Problem details
Restate the whole listing below word for word and keep the images out.

Recorded information
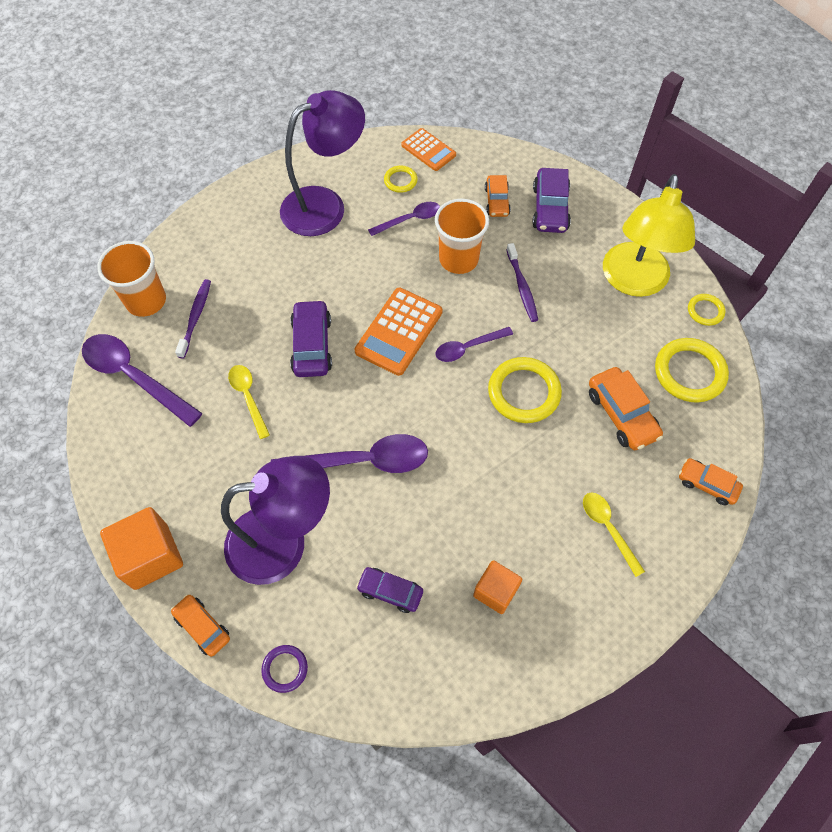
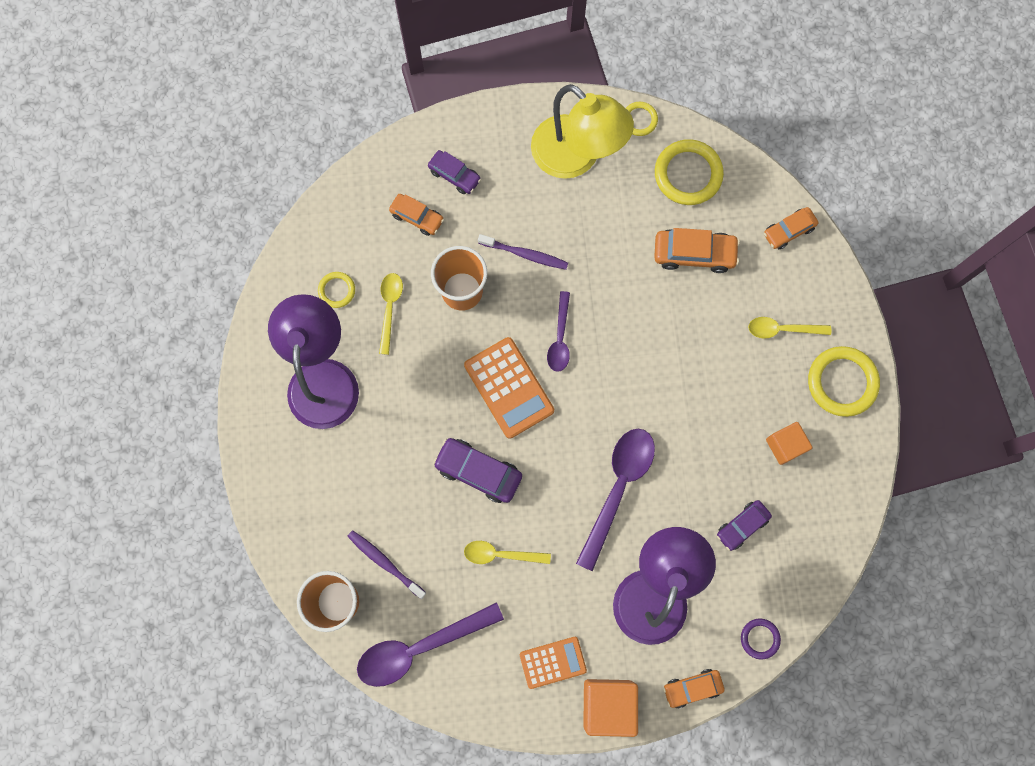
camera: 60 degrees left, 15 degrees up
(410, 220) = (390, 308): purple spoon -> yellow spoon
(428, 150) = (314, 242): orange calculator -> orange calculator (553, 662)
(524, 392) = (630, 318): yellow ring -> yellow ring (842, 382)
(550, 208) = (454, 175): purple car -> purple car, size x0.66

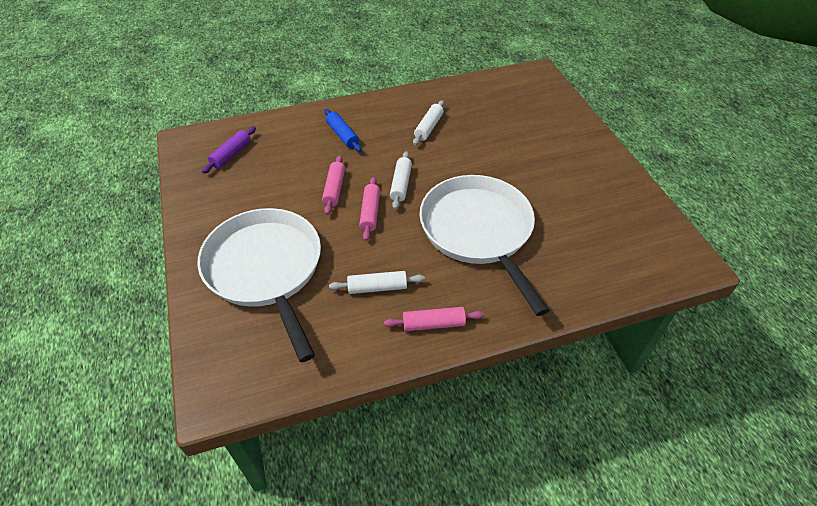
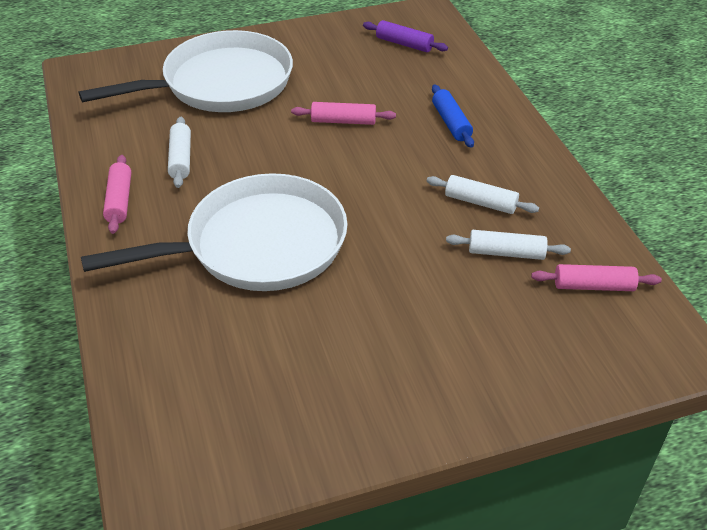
camera: 90 degrees right, 5 degrees down
(343, 135) = (451, 123): blue rolling pin -> blue rolling pin turned 75 degrees counterclockwise
(370, 213) = (300, 150): pink rolling pin -> pink rolling pin (593, 286)
(401, 184) = (351, 175): white rolling pin -> white rolling pin (506, 253)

Task output
camera: 60 degrees left, 15 degrees up
(410, 220) = (390, 308): purple spoon -> yellow spoon
(428, 150) = (314, 242): orange calculator -> orange calculator (553, 662)
(524, 392) = (630, 318): yellow ring -> yellow ring (842, 382)
(550, 208) = (454, 175): purple car -> purple car, size x0.66

camera: 90 degrees right, 5 degrees down
(343, 135) = (451, 123): blue rolling pin -> blue rolling pin turned 75 degrees counterclockwise
(370, 213) = (300, 150): pink rolling pin -> pink rolling pin (593, 286)
(401, 184) = (351, 175): white rolling pin -> white rolling pin (506, 253)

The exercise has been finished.